◆ INPUT DATA ◆
• • • • •

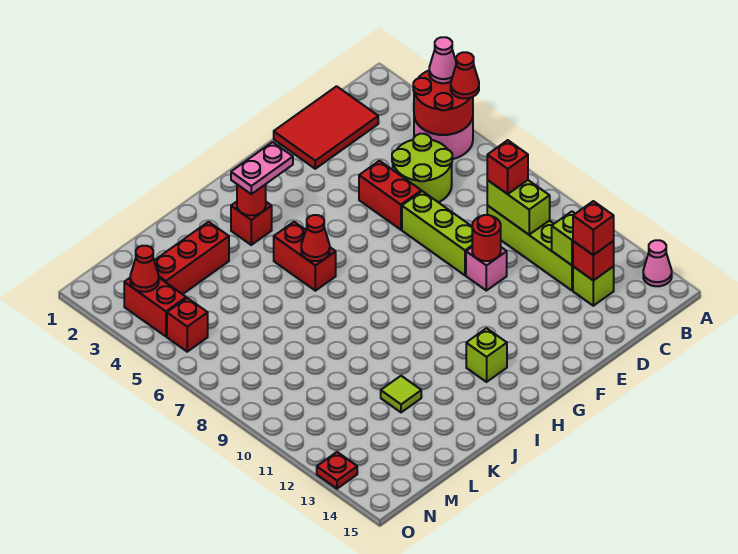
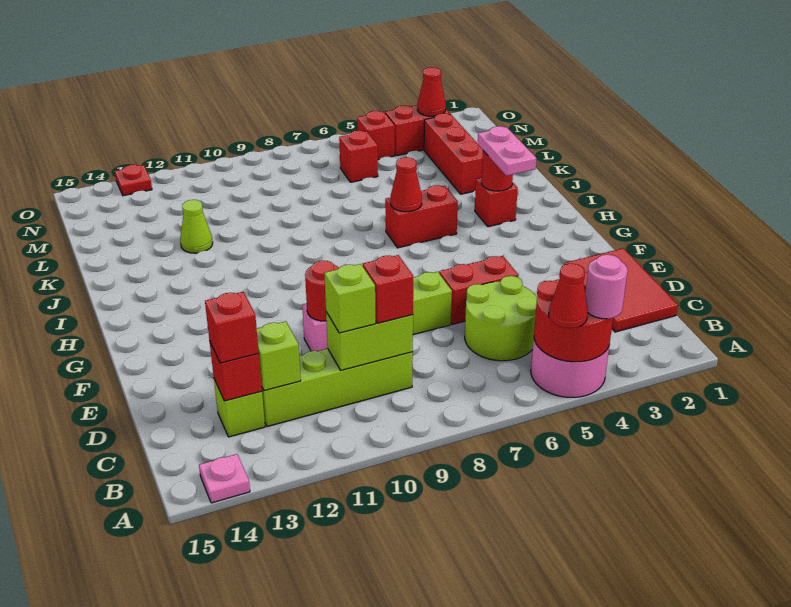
pink cone A4 level 3 -> pink round brick A4 level 3
pink cone A14 level 1 -> pink plate A14 level 1
lime brick H13 level 1 -> lime brick C10 level 3
lime tile K12 level 1 -> lime cone K12 level 1
none -> red brick M6 level 1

• • • • •

◆ TASK DETAILS ◆
Beginning from the line that contains "lime brick H13", give each line again exactly, through the final line of the records.

◆ TASK OUTPUT ◆
lime brick H13 level 1 -> lime brick C10 level 3
lime tile K12 level 1 -> lime cone K12 level 1
none -> red brick M6 level 1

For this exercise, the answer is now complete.